Consigna
Reescribe todo lo que va desde la línea que contiene "6: (53, 166)" hasta la que contiene "41: (903, 440)", ambas incluidas, reemplazando "(599, 573)" por "(600, 575)" y sin cambiar nada más. Entrega solo esas líneas.
++++ Material de entrada
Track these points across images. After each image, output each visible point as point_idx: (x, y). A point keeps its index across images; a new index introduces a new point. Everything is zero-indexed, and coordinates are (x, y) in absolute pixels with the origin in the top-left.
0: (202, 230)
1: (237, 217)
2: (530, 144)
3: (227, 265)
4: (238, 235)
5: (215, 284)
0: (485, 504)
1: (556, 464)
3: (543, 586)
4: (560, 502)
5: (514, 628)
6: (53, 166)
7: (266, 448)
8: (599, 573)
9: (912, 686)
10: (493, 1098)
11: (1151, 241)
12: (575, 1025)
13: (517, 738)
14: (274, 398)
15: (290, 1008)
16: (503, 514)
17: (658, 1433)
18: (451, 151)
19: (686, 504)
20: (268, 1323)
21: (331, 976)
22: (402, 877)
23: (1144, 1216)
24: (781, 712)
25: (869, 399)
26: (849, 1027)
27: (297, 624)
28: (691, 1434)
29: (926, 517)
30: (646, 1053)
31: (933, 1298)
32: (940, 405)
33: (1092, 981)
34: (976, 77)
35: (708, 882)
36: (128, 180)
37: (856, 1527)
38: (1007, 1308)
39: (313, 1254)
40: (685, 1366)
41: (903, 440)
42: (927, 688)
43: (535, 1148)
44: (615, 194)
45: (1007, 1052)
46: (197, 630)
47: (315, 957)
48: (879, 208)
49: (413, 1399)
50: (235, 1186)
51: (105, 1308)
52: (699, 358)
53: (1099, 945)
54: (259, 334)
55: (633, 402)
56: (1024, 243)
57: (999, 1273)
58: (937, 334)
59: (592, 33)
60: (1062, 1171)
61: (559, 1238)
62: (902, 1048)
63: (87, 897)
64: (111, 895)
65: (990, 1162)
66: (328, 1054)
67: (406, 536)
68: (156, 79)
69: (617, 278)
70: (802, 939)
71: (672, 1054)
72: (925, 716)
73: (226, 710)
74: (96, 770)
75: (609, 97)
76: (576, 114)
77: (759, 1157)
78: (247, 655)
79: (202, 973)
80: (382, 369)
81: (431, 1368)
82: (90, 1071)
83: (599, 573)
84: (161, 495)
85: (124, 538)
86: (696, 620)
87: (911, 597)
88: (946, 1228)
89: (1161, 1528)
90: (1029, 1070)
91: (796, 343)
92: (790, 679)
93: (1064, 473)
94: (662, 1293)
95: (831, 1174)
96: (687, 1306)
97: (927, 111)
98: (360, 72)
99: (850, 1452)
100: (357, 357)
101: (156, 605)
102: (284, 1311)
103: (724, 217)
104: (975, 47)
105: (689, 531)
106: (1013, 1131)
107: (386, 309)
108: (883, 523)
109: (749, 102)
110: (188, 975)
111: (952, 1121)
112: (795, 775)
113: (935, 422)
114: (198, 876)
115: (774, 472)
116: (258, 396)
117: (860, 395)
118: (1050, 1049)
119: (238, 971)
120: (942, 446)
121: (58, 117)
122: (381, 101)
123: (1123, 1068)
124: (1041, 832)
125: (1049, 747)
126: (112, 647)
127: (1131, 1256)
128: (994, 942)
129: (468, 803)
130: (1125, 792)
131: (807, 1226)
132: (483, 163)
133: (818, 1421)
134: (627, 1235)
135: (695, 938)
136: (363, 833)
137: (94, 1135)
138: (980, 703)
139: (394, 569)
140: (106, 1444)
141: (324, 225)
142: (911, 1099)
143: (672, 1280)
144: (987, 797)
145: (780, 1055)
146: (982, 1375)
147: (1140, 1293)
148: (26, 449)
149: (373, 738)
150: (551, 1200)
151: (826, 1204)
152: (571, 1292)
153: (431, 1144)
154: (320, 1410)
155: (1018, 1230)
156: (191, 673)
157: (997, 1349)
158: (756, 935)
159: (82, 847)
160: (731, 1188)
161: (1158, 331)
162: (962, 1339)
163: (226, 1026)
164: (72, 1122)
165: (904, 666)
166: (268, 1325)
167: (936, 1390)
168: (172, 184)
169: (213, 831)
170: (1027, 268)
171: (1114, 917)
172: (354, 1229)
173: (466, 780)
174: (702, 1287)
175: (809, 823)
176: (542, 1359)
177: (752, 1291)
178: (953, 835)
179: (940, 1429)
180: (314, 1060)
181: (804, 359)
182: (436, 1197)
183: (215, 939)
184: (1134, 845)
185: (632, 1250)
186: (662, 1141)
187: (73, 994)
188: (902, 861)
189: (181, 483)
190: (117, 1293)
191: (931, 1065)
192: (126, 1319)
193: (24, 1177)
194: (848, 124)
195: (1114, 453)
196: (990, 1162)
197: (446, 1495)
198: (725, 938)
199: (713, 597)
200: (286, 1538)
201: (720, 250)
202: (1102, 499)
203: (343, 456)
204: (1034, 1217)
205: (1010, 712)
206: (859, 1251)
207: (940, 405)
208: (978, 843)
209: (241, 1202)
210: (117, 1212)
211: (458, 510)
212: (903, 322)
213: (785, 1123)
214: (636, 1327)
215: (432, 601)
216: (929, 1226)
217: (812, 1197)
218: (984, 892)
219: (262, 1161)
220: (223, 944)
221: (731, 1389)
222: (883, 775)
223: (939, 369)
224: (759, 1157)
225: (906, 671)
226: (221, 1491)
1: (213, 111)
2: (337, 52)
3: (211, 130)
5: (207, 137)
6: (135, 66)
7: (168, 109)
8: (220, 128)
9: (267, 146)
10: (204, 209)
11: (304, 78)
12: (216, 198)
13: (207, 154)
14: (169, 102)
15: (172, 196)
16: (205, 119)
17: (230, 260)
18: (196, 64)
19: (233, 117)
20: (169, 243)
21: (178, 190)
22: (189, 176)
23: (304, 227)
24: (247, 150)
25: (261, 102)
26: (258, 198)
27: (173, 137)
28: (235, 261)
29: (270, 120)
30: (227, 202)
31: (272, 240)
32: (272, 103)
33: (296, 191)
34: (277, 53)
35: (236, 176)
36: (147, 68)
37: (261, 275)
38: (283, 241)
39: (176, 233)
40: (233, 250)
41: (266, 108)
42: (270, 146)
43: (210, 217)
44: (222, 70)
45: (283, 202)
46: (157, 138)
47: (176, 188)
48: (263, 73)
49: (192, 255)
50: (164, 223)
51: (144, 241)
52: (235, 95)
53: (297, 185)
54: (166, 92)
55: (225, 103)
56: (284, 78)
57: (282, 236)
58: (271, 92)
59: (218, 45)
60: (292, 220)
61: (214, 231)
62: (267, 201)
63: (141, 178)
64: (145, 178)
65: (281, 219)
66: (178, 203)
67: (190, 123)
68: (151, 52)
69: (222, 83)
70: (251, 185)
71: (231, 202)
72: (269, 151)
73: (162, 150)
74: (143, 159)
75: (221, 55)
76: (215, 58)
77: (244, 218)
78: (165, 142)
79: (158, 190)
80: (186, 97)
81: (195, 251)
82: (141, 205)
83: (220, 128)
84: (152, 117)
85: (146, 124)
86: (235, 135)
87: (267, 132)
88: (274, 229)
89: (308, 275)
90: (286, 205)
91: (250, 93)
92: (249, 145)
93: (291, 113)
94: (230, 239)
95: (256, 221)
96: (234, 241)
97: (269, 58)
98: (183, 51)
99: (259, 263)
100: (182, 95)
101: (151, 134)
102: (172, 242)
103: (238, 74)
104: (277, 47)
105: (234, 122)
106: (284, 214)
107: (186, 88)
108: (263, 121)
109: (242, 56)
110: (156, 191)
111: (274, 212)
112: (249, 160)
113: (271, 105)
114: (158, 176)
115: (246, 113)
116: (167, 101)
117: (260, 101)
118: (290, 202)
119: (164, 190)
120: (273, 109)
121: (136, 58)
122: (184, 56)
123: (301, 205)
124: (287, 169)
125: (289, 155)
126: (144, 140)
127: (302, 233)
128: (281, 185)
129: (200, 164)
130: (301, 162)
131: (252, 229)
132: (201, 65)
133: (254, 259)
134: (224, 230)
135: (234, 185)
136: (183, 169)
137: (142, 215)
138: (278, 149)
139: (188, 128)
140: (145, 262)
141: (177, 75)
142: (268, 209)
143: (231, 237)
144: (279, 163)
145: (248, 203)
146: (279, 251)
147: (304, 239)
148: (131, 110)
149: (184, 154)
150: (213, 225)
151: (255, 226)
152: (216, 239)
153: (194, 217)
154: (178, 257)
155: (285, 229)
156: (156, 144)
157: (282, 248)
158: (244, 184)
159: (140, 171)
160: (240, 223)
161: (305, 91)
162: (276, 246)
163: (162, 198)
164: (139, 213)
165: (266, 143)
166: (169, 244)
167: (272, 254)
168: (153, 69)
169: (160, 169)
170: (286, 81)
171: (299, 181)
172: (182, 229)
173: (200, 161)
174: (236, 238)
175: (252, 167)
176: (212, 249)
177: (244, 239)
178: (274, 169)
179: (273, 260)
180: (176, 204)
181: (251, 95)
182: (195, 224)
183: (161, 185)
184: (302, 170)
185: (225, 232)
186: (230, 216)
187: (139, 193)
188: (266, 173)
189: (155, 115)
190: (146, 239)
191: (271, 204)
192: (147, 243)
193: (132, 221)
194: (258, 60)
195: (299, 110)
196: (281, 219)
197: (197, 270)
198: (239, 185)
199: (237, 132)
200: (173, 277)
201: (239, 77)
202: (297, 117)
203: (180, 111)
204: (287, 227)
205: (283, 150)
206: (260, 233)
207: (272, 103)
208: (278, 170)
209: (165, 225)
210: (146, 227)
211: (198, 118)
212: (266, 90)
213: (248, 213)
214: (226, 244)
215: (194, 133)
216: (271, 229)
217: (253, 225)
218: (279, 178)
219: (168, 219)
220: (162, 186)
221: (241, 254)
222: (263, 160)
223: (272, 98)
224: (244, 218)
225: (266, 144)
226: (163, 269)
++++++++
Solución del ejercicio
6: (53, 166)
7: (266, 448)
8: (600, 575)
9: (912, 686)
10: (493, 1098)
11: (1151, 241)
12: (575, 1025)
13: (517, 738)
14: (274, 398)
15: (290, 1008)
16: (503, 514)
17: (658, 1433)
18: (451, 151)
19: (686, 504)
20: (268, 1323)
21: (331, 976)
22: (402, 877)
23: (1144, 1216)
24: (781, 712)
25: (869, 399)
26: (849, 1027)
27: (297, 624)
28: (691, 1434)
29: (926, 517)
30: (646, 1053)
31: (933, 1298)
32: (940, 405)
33: (1092, 981)
34: (976, 77)
35: (708, 882)
36: (128, 180)
37: (856, 1527)
38: (1007, 1308)
39: (313, 1254)
40: (685, 1366)
41: (903, 440)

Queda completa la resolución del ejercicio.